Records from a dataset:

════════

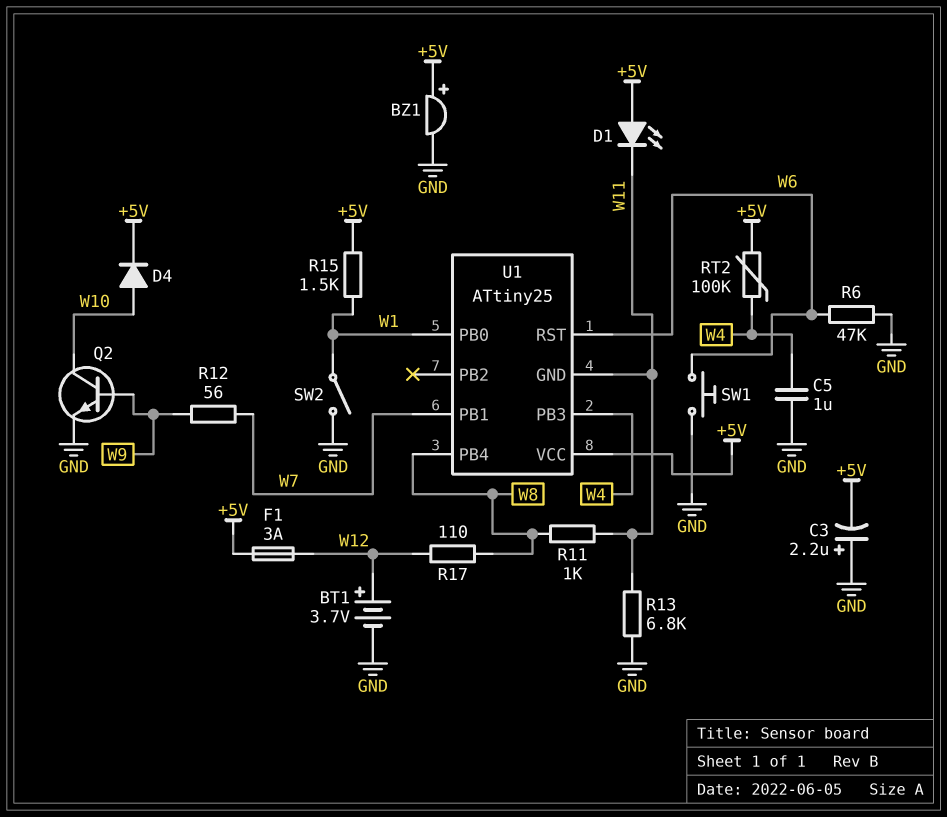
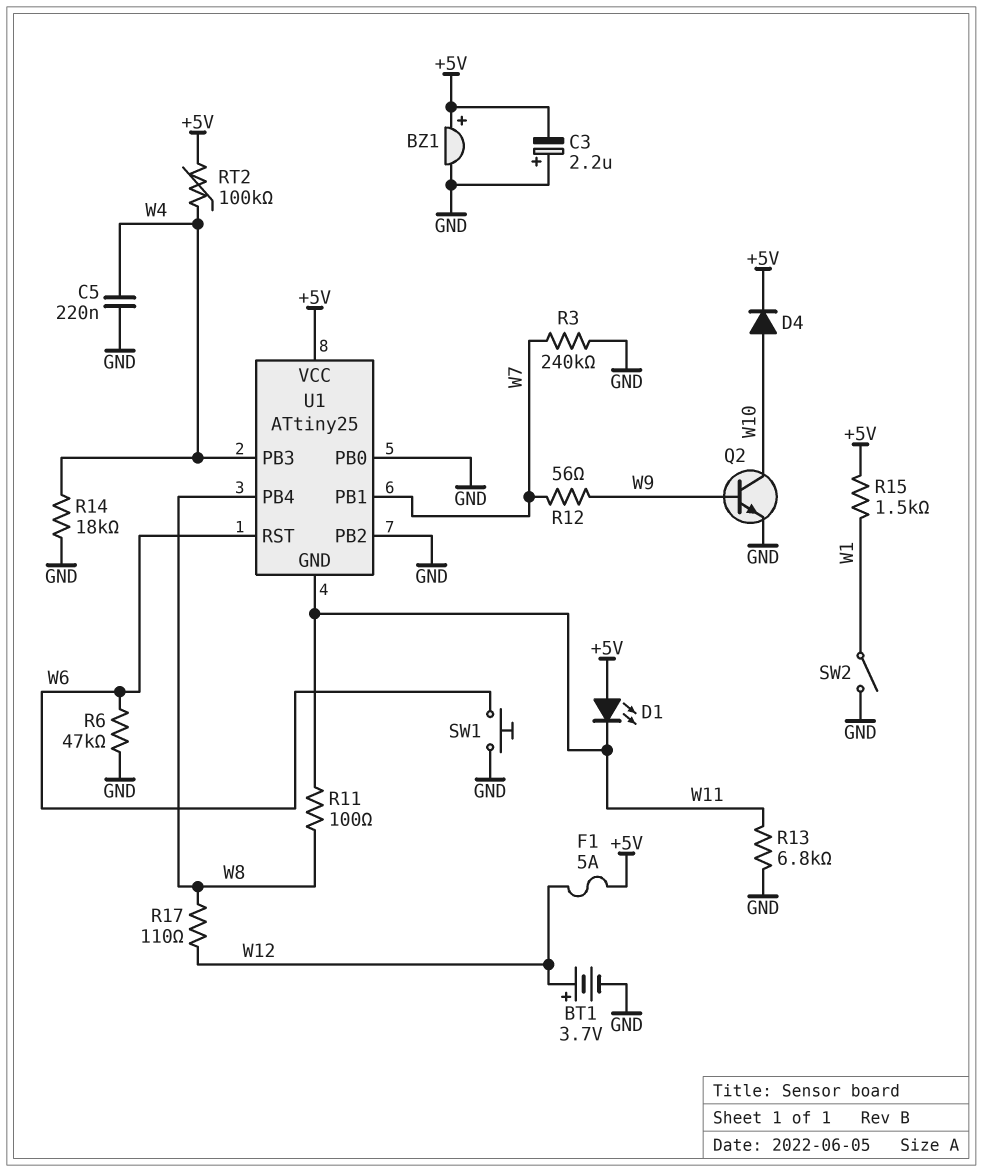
C5: 1uF (GND, W4) -> 220nF (GND, W4)
F1: 3A (+5V, W12) -> 5A (+5V, W12)
R3: none -> 240k (GND, W7)
R11: 1k (W8, W11) -> 100 (W8, W11)
R14: none -> 18k (GND, W4)
U1 pin PB0: W1 -> GND
U1 pin PB2: none -> GND

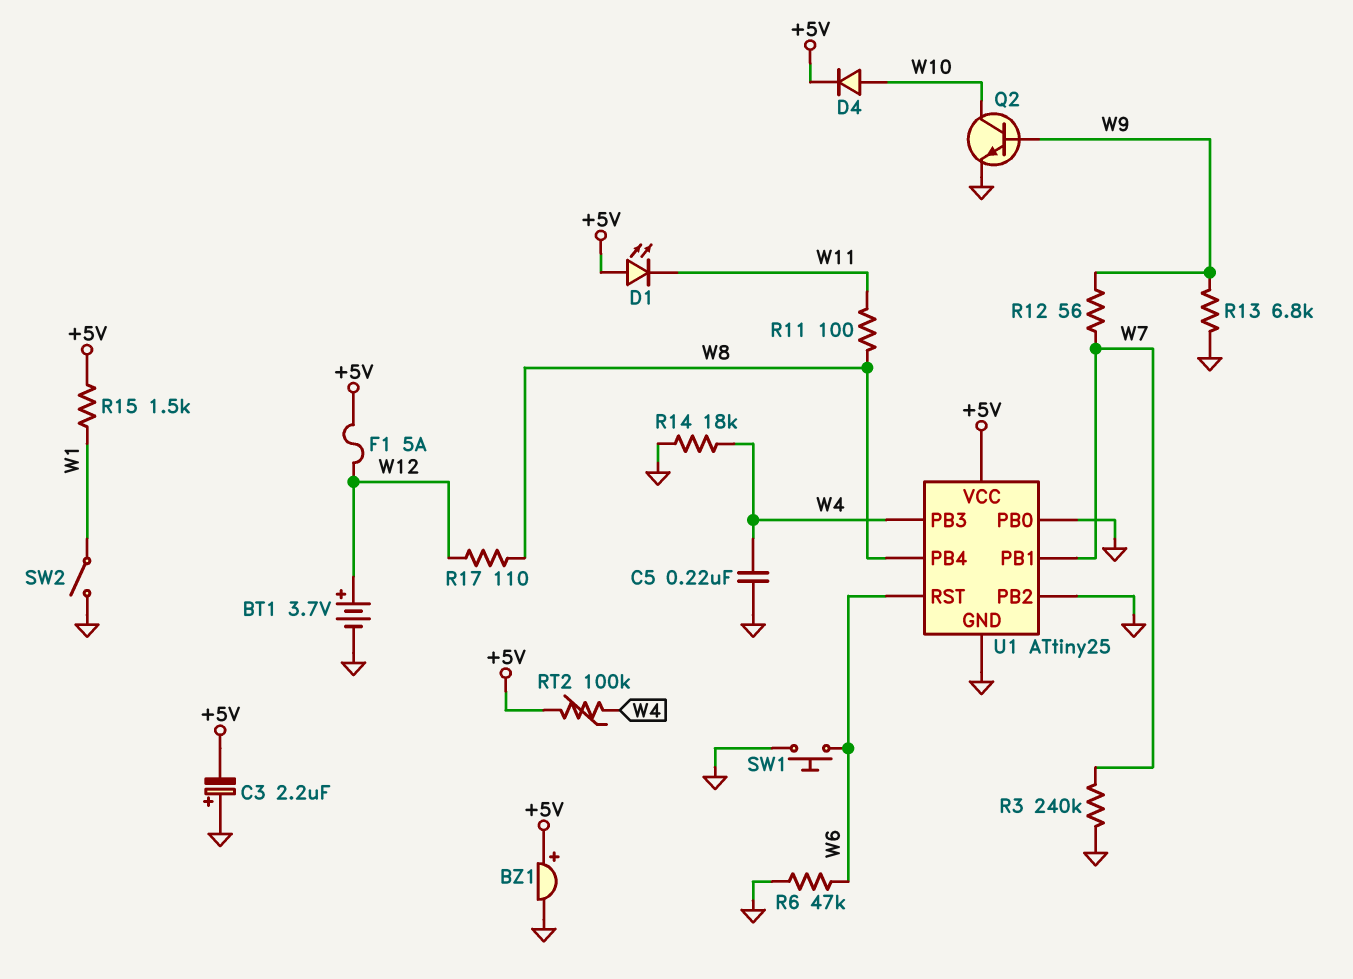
R13: 6.8k (GND, W11) -> 6.8k (GND, W9)
U1 pin GND: W11 -> GND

════════

EXERCISE DETAILS:
Lines from the one containing "F1: 3A (+5V, W12) -> 5A (+5V, W12)" through the final line of the entries above are to be retyped exactly, with every picture left out.

RESULT OF THE EXERCISE:
F1: 3A (+5V, W12) -> 5A (+5V, W12)
R3: none -> 240k (GND, W7)
R11: 1k (W8, W11) -> 100 (W8, W11)
R14: none -> 18k (GND, W4)
U1 pin PB0: W1 -> GND
U1 pin PB2: none -> GND

R13: 6.8k (GND, W11) -> 6.8k (GND, W9)
U1 pin GND: W11 -> GND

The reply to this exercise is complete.